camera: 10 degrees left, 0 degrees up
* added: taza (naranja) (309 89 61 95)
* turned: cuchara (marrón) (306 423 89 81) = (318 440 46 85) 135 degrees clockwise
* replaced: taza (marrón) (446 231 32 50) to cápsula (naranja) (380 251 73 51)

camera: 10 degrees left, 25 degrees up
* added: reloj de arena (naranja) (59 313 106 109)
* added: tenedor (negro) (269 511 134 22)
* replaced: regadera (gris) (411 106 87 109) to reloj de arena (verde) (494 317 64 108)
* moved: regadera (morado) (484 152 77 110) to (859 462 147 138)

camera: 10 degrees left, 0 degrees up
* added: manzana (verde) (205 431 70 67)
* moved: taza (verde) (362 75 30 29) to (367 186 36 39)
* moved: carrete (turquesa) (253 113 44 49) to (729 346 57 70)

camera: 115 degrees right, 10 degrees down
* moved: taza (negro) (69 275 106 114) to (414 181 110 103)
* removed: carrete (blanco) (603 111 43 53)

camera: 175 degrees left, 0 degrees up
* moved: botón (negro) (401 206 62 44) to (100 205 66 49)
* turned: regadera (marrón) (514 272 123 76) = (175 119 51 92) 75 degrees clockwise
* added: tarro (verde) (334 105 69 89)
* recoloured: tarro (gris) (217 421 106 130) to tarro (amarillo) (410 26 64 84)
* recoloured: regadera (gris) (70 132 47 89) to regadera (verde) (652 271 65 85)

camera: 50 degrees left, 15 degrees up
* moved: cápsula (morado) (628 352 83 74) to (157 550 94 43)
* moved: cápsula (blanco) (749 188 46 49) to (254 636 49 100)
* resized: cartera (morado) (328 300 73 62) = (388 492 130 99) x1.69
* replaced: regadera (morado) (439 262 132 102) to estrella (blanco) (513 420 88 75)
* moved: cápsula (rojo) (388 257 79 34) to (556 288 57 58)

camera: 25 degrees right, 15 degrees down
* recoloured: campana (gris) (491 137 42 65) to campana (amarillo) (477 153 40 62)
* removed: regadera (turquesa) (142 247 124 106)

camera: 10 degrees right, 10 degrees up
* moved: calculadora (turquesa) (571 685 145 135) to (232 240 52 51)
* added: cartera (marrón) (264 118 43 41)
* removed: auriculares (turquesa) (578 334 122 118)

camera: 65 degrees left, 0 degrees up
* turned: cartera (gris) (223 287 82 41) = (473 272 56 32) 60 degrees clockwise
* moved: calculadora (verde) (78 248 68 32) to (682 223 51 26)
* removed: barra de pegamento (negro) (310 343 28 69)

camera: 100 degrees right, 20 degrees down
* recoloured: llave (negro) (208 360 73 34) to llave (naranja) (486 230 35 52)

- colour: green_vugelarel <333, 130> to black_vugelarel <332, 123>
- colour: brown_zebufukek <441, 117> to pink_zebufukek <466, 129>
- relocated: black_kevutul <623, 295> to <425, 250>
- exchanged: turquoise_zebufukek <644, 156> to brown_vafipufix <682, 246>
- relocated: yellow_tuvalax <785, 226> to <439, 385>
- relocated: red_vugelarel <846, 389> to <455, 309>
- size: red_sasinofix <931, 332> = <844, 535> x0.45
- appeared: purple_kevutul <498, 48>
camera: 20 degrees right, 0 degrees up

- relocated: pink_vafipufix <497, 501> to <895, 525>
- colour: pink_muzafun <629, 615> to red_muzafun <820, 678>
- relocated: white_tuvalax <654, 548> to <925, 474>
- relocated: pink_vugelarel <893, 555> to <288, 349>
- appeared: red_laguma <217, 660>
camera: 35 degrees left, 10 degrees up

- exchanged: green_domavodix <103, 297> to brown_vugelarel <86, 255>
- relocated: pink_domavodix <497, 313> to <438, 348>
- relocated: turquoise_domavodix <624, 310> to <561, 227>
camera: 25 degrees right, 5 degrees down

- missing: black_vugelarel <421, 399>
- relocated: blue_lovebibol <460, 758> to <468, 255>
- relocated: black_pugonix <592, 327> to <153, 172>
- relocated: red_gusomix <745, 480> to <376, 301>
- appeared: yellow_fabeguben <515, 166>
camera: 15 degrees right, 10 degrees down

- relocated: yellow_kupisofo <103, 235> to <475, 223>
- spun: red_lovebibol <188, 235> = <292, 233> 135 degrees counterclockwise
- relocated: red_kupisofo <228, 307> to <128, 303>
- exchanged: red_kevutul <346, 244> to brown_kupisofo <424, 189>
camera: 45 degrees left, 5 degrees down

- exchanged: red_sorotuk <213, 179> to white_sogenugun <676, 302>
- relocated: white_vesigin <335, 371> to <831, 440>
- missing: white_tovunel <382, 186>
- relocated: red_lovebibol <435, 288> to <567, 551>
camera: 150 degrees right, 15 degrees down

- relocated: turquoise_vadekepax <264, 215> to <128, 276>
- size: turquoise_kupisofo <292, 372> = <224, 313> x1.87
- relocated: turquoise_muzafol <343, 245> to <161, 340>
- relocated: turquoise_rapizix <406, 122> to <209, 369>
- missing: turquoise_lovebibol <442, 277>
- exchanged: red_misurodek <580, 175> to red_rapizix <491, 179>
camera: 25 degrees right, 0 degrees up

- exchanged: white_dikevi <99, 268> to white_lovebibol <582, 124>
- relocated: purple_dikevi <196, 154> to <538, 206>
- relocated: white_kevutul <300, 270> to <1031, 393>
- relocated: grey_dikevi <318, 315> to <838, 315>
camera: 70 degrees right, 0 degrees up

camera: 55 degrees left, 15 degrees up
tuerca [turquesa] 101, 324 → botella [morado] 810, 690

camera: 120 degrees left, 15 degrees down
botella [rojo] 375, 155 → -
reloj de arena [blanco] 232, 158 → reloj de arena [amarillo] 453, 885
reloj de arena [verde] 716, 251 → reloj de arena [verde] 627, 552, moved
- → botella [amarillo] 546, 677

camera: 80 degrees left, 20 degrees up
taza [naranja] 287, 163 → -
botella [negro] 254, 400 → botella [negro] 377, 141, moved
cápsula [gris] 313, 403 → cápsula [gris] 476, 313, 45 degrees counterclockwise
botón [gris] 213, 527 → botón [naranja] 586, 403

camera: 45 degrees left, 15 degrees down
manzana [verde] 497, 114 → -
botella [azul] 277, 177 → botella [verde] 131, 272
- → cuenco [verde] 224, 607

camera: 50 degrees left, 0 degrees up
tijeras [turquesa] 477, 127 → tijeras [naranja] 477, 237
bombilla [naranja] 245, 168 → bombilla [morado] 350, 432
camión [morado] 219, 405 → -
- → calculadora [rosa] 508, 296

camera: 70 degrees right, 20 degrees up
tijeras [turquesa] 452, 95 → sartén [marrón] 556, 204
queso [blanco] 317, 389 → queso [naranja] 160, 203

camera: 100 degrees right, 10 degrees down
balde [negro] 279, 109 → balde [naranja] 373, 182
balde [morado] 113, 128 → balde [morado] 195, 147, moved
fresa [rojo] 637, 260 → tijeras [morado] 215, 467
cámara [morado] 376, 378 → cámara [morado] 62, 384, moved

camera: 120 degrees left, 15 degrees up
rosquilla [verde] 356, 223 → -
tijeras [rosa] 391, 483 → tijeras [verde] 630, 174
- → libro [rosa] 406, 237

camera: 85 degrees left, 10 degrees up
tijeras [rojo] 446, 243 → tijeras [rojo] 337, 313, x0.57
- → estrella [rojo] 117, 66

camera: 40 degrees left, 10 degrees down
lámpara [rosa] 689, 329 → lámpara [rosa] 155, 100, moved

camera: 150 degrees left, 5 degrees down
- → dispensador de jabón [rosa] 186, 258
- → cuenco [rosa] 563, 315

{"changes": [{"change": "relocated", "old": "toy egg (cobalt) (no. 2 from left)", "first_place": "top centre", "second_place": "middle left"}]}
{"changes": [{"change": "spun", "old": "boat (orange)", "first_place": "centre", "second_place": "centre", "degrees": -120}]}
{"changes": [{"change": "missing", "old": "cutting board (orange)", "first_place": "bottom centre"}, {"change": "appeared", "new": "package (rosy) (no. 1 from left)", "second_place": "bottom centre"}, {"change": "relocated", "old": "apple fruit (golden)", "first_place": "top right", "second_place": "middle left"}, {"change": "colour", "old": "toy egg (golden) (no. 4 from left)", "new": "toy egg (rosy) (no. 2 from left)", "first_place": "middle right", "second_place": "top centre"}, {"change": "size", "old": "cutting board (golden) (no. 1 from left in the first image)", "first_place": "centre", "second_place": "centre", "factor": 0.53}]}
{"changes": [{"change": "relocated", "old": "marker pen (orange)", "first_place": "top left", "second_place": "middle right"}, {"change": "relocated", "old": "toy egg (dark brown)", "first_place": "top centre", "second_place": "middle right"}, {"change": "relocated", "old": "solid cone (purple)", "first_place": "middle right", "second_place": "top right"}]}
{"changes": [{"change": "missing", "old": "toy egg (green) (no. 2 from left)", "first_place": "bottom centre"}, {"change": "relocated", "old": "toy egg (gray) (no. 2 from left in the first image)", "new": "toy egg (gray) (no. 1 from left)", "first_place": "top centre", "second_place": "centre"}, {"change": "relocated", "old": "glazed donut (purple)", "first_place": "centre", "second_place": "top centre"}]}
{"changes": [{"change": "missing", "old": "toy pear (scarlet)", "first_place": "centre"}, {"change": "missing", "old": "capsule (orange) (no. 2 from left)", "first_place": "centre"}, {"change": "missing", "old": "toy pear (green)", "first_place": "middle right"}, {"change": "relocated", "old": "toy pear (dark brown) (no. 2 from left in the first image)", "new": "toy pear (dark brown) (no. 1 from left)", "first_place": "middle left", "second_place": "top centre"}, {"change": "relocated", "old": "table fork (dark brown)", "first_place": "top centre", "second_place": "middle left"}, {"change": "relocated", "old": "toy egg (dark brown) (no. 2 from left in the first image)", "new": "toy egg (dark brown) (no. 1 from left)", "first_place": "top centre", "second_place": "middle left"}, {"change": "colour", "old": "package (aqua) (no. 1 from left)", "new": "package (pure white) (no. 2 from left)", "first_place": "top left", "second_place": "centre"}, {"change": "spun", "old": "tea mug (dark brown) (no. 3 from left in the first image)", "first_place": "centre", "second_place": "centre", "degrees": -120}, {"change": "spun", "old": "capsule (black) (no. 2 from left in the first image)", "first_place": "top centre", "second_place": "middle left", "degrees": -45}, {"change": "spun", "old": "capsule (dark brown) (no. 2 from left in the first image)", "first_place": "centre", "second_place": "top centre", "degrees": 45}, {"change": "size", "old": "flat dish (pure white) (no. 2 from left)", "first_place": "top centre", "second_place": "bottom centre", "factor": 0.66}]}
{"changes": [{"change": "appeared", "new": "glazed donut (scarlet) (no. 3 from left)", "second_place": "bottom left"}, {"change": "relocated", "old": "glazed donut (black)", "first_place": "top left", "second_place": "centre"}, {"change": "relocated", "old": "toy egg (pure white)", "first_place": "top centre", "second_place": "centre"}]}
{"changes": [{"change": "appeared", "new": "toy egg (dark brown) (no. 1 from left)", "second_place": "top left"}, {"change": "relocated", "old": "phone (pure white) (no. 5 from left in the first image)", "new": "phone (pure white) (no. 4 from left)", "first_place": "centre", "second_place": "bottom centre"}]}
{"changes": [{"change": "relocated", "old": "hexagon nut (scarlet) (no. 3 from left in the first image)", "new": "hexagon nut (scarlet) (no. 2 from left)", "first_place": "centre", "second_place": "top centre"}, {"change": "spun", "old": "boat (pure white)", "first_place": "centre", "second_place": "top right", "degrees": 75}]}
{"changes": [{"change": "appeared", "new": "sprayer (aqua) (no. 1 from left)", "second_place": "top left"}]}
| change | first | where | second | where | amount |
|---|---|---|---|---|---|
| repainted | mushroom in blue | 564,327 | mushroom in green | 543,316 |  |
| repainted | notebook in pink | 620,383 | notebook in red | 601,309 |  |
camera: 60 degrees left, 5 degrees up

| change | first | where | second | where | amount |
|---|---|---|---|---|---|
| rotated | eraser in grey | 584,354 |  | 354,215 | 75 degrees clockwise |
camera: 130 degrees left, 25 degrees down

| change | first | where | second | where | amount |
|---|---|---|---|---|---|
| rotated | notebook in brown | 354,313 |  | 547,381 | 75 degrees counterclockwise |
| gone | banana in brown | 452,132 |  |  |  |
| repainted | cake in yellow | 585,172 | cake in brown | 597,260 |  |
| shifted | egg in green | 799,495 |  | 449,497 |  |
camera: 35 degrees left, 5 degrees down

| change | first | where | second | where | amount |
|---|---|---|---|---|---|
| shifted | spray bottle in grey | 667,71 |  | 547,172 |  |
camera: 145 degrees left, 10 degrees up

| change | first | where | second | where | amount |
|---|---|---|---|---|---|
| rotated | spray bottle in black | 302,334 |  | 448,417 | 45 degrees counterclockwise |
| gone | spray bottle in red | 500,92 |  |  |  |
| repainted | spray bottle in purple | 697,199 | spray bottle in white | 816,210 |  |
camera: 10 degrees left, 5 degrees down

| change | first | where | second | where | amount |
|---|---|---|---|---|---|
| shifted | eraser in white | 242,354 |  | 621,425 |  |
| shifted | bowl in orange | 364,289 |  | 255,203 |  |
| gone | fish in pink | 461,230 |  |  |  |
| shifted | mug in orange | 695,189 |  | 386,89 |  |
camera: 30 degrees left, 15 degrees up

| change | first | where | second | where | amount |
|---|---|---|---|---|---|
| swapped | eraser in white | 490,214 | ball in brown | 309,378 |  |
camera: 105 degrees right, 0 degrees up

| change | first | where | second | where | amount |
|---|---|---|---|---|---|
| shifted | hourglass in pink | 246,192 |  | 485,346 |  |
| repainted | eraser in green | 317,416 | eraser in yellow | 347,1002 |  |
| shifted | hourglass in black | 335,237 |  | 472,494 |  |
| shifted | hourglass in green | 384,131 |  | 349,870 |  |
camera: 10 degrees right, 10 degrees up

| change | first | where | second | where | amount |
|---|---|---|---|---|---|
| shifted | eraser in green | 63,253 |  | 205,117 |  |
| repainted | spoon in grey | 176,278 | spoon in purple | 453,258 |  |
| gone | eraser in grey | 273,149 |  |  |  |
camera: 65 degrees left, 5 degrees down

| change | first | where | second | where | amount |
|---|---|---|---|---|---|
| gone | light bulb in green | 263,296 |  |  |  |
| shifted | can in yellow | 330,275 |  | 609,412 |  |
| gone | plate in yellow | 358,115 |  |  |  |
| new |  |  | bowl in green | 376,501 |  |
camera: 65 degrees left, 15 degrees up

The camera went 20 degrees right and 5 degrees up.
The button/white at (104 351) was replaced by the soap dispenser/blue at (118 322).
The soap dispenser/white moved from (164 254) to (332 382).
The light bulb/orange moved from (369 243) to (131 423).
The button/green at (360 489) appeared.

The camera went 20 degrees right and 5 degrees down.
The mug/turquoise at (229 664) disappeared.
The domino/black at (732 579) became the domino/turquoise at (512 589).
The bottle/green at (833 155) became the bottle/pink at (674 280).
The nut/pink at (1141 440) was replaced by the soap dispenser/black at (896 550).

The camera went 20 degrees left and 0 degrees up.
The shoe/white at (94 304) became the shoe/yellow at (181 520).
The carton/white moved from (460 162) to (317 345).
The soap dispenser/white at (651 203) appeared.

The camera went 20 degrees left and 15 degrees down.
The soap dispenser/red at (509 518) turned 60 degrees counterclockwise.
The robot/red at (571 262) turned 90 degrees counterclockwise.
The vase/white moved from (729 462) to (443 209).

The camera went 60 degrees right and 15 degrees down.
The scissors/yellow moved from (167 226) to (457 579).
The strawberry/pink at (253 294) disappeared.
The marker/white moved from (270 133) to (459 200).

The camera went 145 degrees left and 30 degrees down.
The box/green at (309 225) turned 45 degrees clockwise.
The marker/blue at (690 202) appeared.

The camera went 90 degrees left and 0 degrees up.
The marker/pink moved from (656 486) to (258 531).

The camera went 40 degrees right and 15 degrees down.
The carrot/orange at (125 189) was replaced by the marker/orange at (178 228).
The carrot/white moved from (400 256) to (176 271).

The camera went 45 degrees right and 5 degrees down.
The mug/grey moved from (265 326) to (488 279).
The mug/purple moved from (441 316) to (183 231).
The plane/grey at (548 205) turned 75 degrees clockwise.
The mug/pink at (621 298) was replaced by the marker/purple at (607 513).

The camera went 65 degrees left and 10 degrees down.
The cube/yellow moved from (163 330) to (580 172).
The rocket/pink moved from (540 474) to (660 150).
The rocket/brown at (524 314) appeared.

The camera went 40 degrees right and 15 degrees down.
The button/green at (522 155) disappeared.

§

(EXERCISE DETAILS) Using the records above, write out exactly the lines between the one holding "- colour: brown_zebufukek" and the one holding "- appeared: purple_kevutul <498, 48>", inclusive; leave everything else out.

(ANSWER SPACE)
- colour: brown_zebufukek <441, 117> to pink_zebufukek <466, 129>
- relocated: black_kevutul <623, 295> to <425, 250>
- exchanged: turquoise_zebufukek <644, 156> to brown_vafipufix <682, 246>
- relocated: yellow_tuvalax <785, 226> to <439, 385>
- relocated: red_vugelarel <846, 389> to <455, 309>
- size: red_sasinofix <931, 332> = <844, 535> x0.45
- appeared: purple_kevutul <498, 48>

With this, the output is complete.